**Exercise**.
In the listing below, locate the lines bearing the word "VBAT". Copy every one of them.

◇ ◇ ◇ ◇

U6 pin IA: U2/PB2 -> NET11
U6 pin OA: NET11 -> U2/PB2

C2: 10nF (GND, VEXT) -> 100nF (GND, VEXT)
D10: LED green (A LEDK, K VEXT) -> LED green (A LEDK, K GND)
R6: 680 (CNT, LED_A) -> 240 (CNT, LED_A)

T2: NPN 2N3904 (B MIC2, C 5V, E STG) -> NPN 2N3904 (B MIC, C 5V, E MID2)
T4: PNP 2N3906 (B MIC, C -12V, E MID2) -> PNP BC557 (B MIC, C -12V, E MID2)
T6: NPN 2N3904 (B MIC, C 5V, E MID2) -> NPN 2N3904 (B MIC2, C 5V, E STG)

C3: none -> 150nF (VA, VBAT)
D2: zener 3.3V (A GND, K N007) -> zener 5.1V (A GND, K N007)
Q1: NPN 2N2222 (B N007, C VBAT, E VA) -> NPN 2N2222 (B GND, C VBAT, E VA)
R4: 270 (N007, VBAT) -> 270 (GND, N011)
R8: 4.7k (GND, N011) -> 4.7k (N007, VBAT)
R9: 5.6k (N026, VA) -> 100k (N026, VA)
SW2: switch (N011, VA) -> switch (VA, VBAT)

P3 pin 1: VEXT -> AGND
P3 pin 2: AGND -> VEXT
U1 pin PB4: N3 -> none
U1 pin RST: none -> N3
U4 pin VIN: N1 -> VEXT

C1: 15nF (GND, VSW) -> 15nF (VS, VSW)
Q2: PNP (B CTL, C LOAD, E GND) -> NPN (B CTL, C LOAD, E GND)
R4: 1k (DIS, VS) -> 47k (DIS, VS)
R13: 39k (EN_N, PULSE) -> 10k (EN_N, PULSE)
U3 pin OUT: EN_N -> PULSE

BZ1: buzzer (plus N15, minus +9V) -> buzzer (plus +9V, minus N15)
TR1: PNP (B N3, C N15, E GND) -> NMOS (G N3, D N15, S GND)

◇ ◇ ◇ ◇

**Result of the task**.
C3: none -> 150nF (VA, VBAT)
Q1: NPN 2N2222 (B N007, C VBAT, E VA) -> NPN 2N2222 (B GND, C VBAT, E VA)
R4: 270 (N007, VBAT) -> 270 (GND, N011)
R8: 4.7k (GND, N011) -> 4.7k (N007, VBAT)
SW2: switch (N011, VA) -> switch (VA, VBAT)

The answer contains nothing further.